= Beginning of Section =

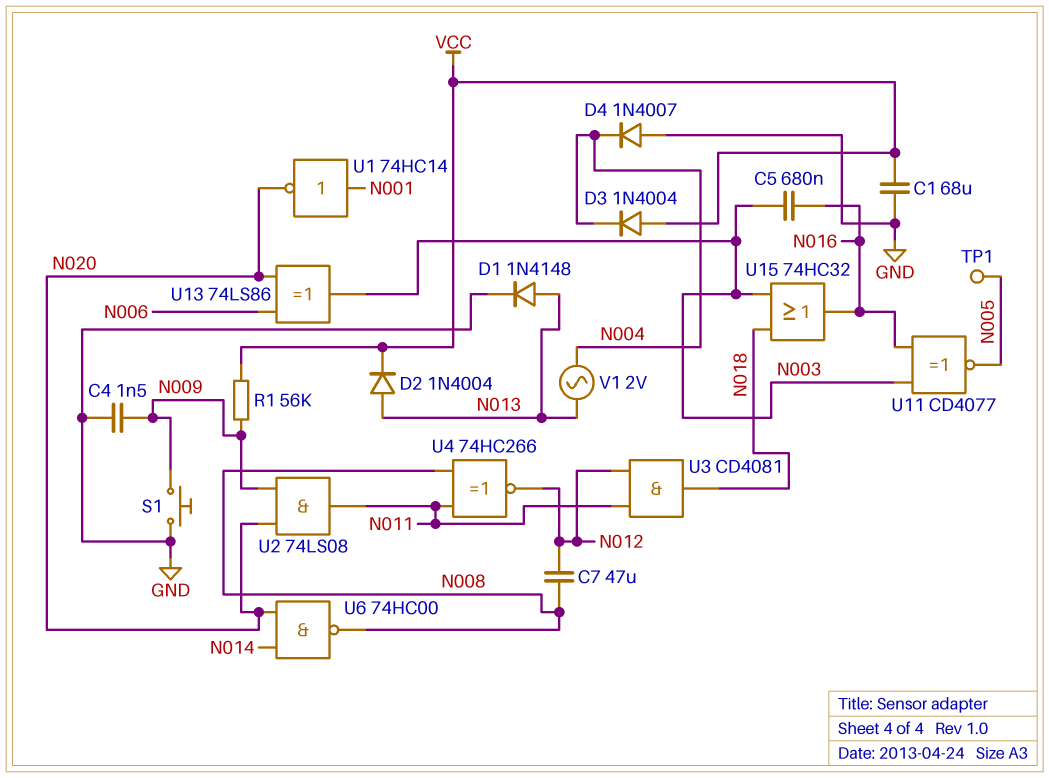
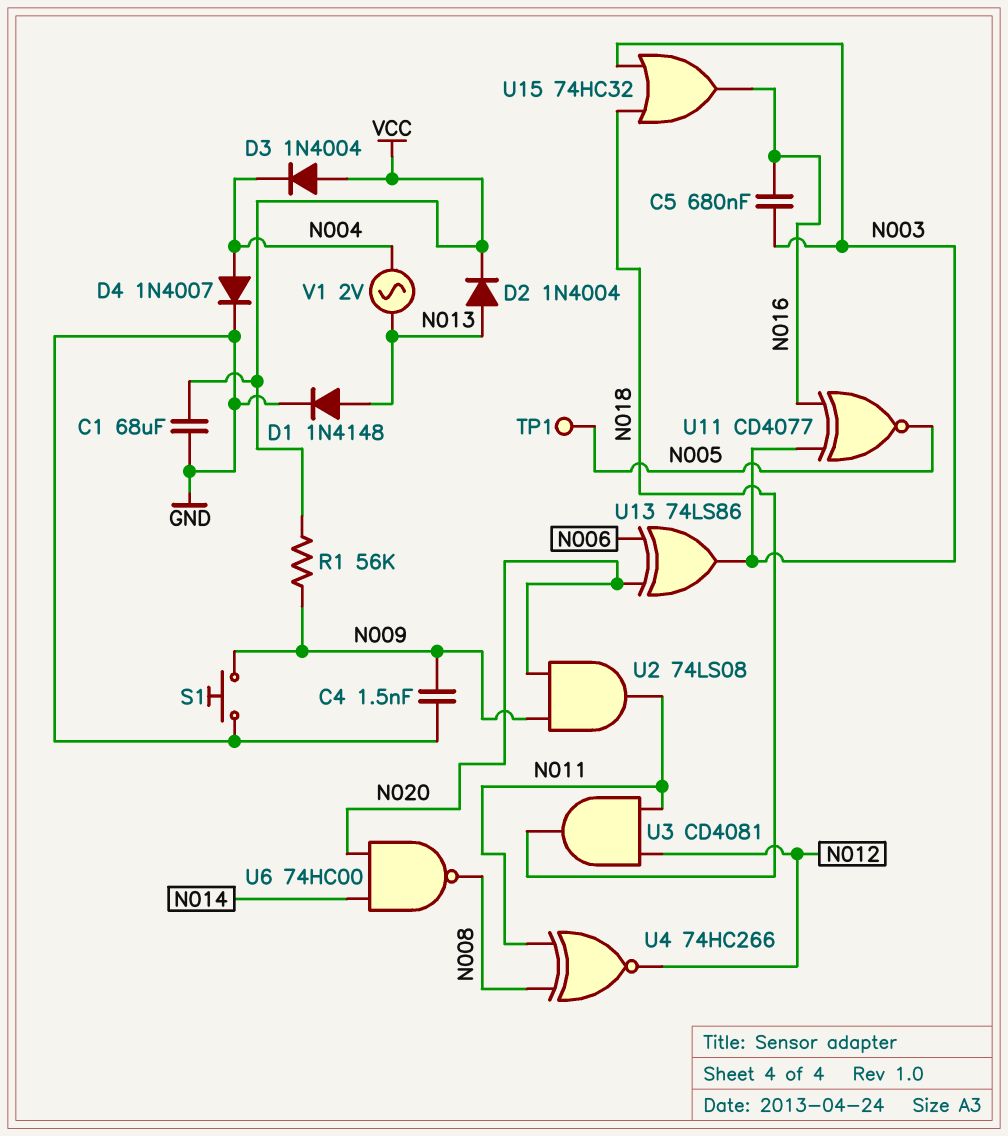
C7: 47uF (N008, N012) -> none
D4: diode 1N4007 (A GND, K N004) -> diode 1N4007 (A N004, K GND)
U1: NOT 74HC14 (in N001, out N020) -> none

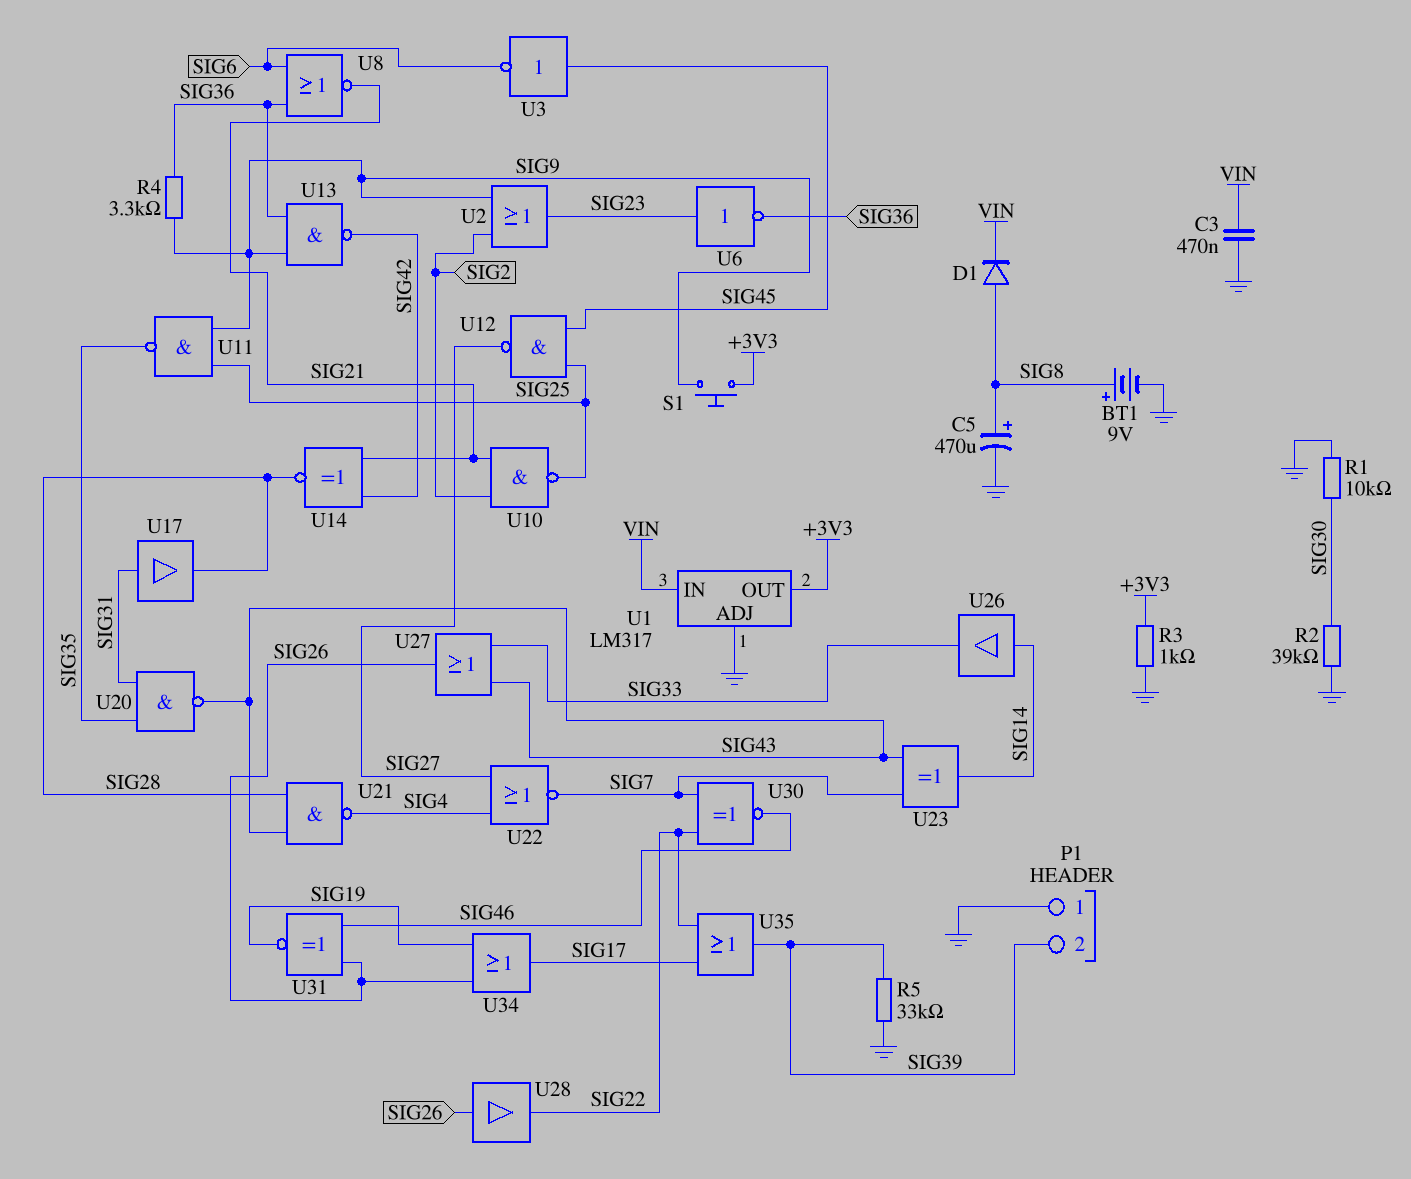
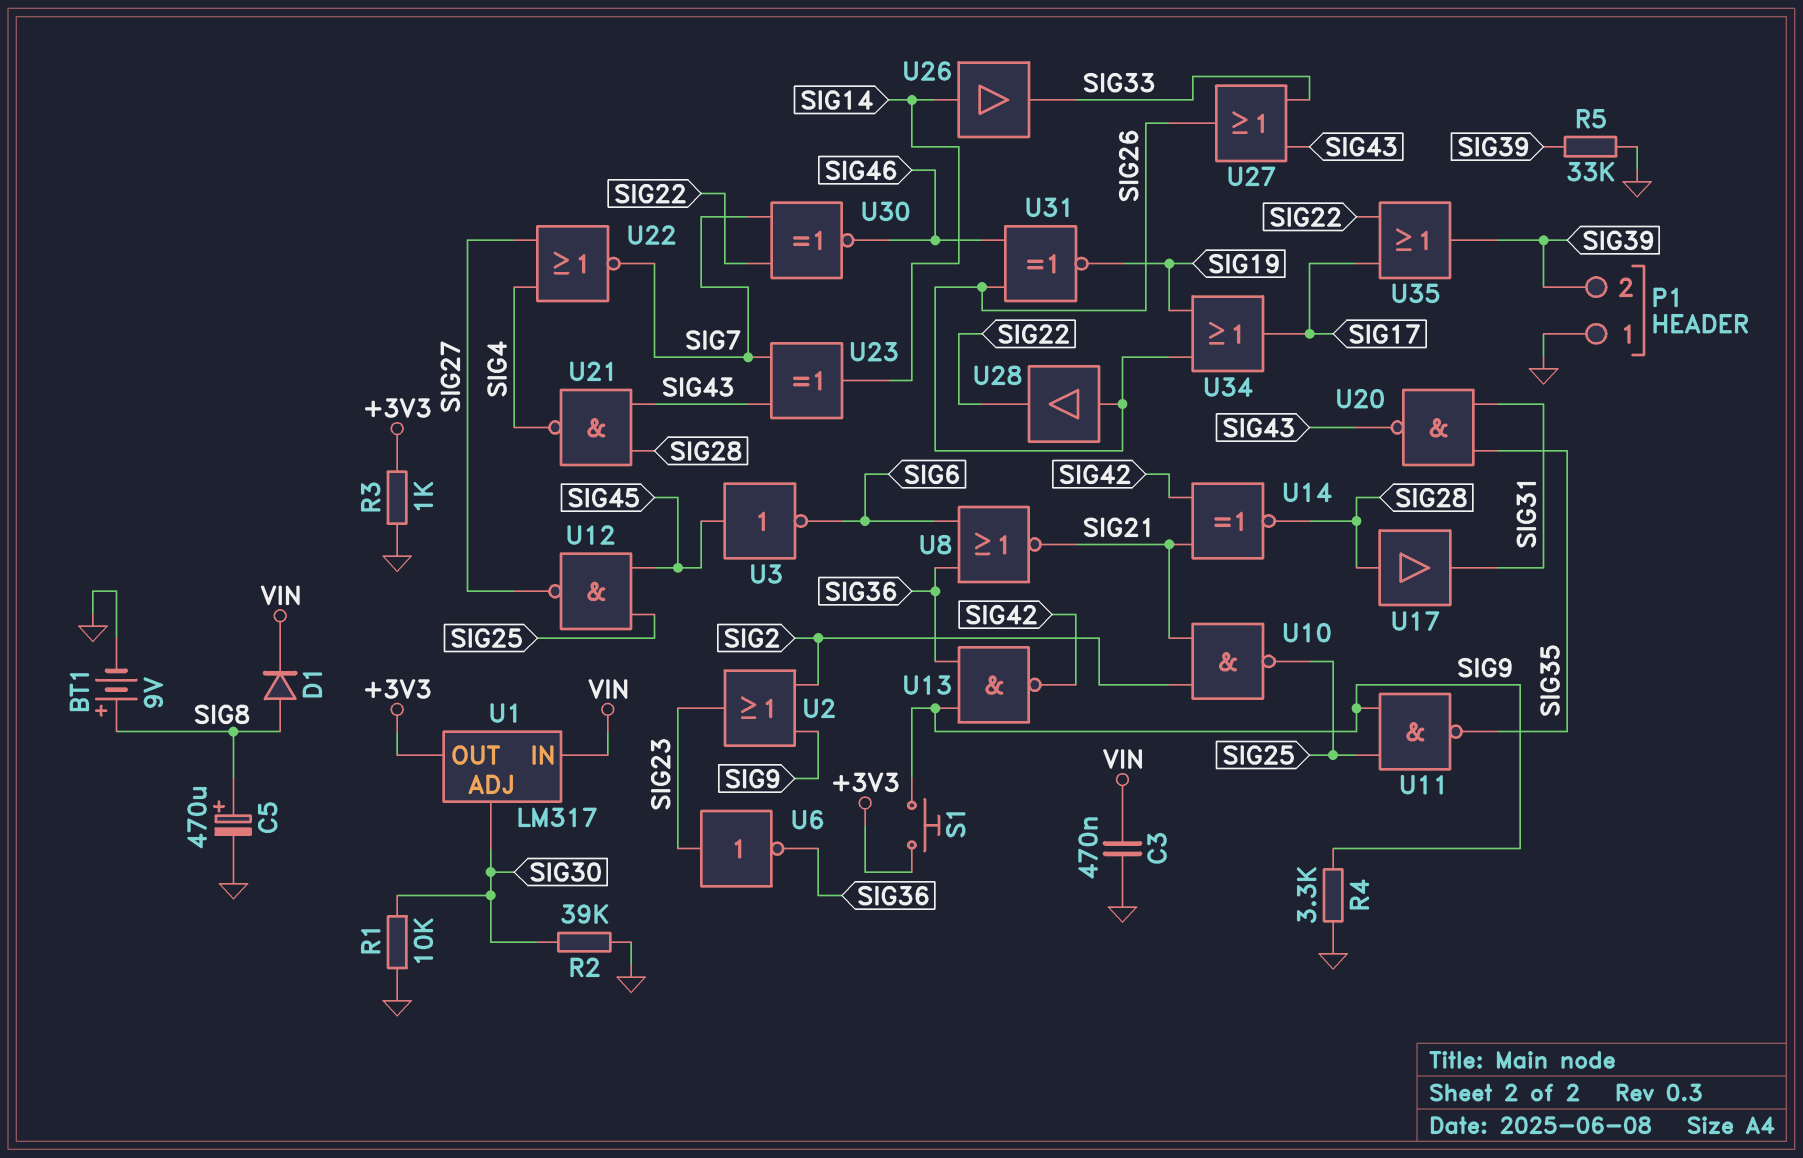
R4: 3.3k (SIG9, SIG36) -> 3.3k (GND, SIG9)
U1 pin ADJ: GND -> SIG30
U17: buffer (in SIG31, out SIG28) -> buffer (in SIG28, out SIG31)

= End of Section =

= WORK ITEM =
Search the data for "none". Copy every line that has it.

= RESULT =
C7: 47uF (N008, N012) -> none
U1: NOT 74HC14 (in N001, out N020) -> none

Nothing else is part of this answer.